• Exercise goal: Retype the following records exactly and exclude the pictures.

• Data provided:
____________________
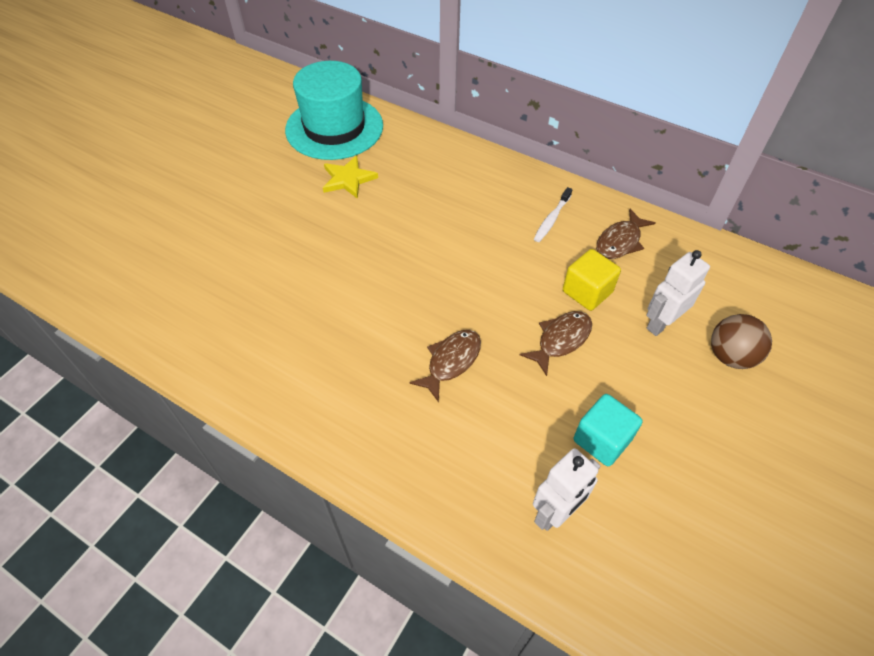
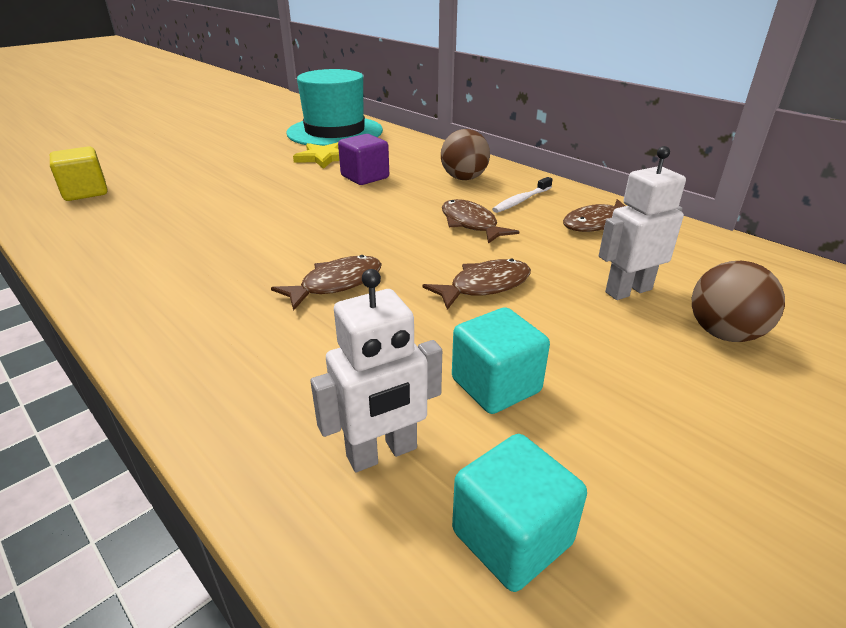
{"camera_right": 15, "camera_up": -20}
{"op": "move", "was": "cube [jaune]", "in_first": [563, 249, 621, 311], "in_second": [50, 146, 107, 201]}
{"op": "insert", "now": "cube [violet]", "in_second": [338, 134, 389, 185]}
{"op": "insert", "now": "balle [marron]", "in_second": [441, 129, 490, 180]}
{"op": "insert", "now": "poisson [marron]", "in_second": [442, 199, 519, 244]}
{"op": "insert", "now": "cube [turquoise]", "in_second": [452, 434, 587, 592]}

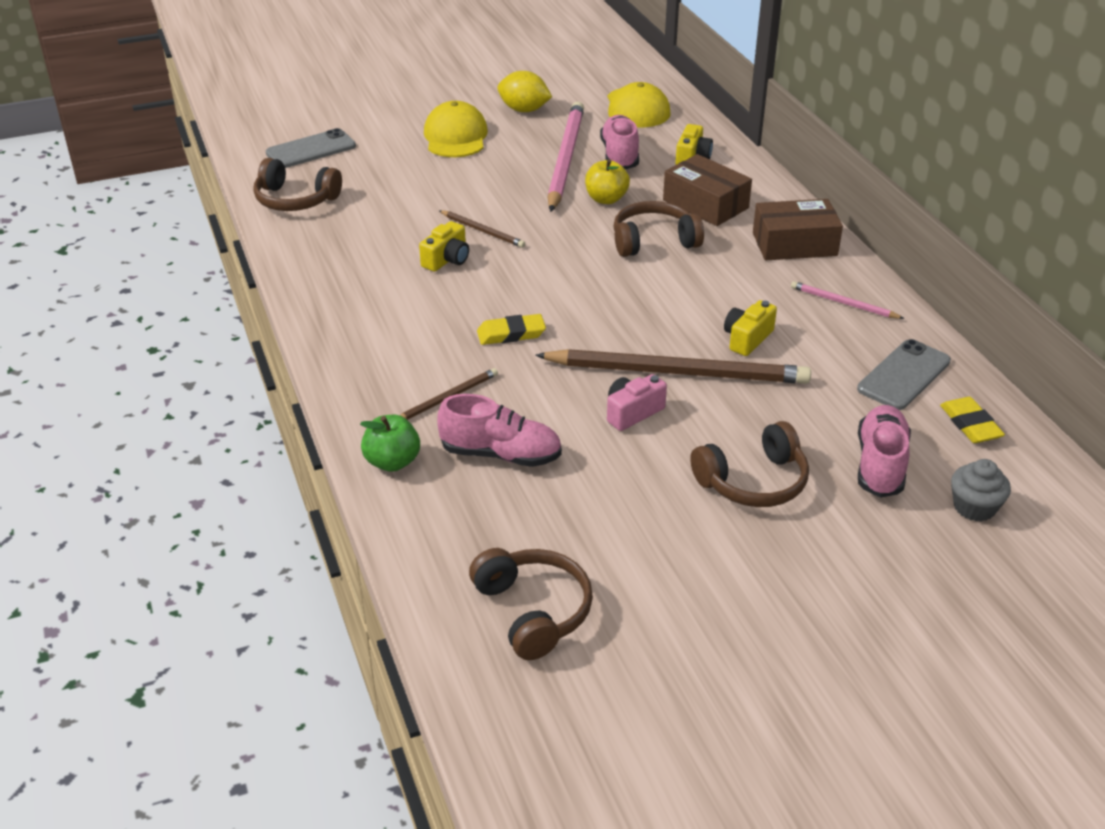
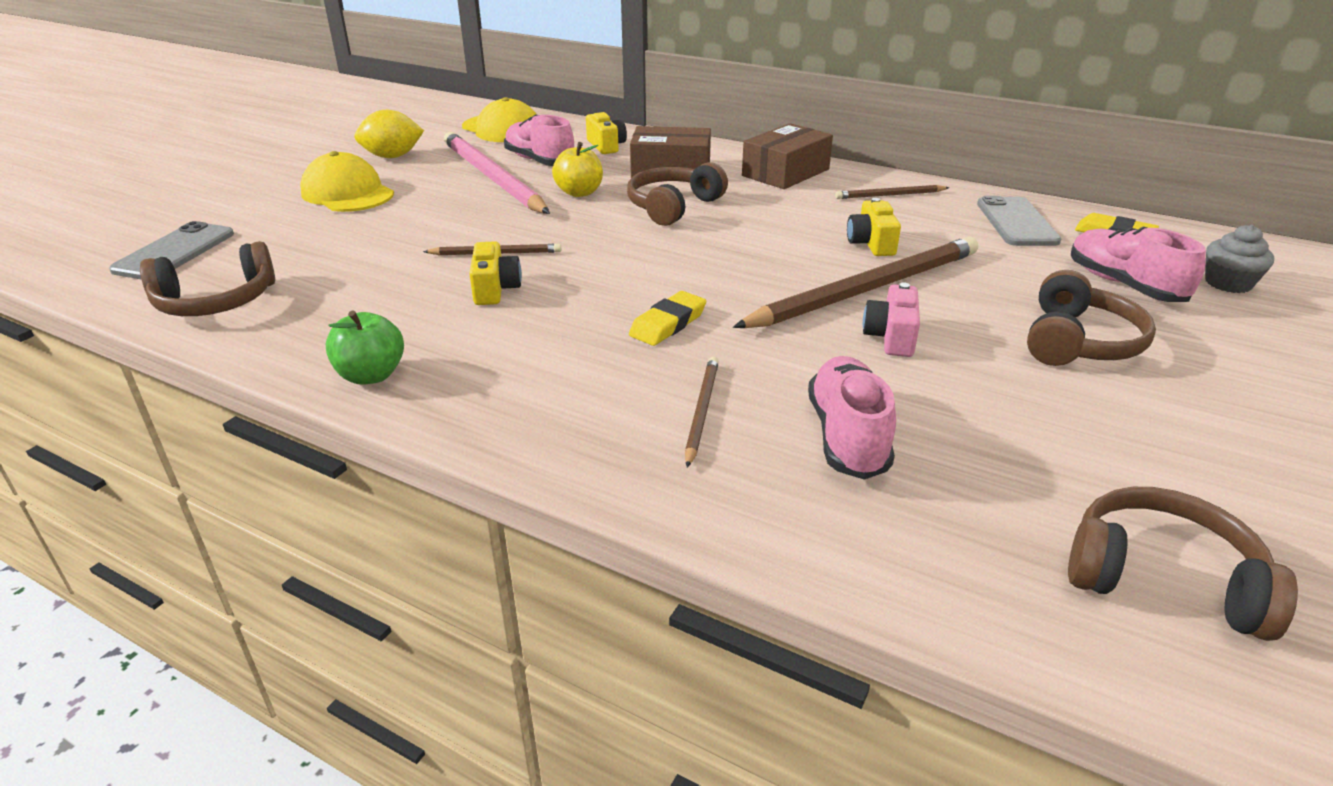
{"camera_right": -40, "camera_up": -5}
{"op": "move", "was": "pomme [vert]", "in_first": [360, 415, 420, 472], "in_second": [326, 311, 404, 385]}
{"op": "rotate", "was": "chaussure [rose]", "in_first": [437, 394, 562, 467], "in_second": [808, 356, 896, 480], "clockwise": -60}
{"op": "recolor", "was": "crayon [rose]", "now": "crayon [marron]", "in_first": [791, 281, 904, 319], "in_second": [835, 185, 950, 199]}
____________________
• Exercise answer:
{"camera_right": 15, "camera_up": -20}
{"op": "move", "was": "cube [jaune]", "in_first": [563, 249, 621, 311], "in_second": [50, 146, 107, 201]}
{"op": "insert", "now": "cube [violet]", "in_second": [338, 134, 389, 185]}
{"op": "insert", "now": "balle [marron]", "in_second": [441, 129, 490, 180]}
{"op": "insert", "now": "poisson [marron]", "in_second": [442, 199, 519, 244]}
{"op": "insert", "now": "cube [turquoise]", "in_second": [452, 434, 587, 592]}

{"camera_right": -40, "camera_up": -5}
{"op": "move", "was": "pomme [vert]", "in_first": [360, 415, 420, 472], "in_second": [326, 311, 404, 385]}
{"op": "rotate", "was": "chaussure [rose]", "in_first": [437, 394, 562, 467], "in_second": [808, 356, 896, 480], "clockwise": -60}
{"op": "recolor", "was": "crayon [rose]", "now": "crayon [marron]", "in_first": [791, 281, 904, 319], "in_second": [835, 185, 950, 199]}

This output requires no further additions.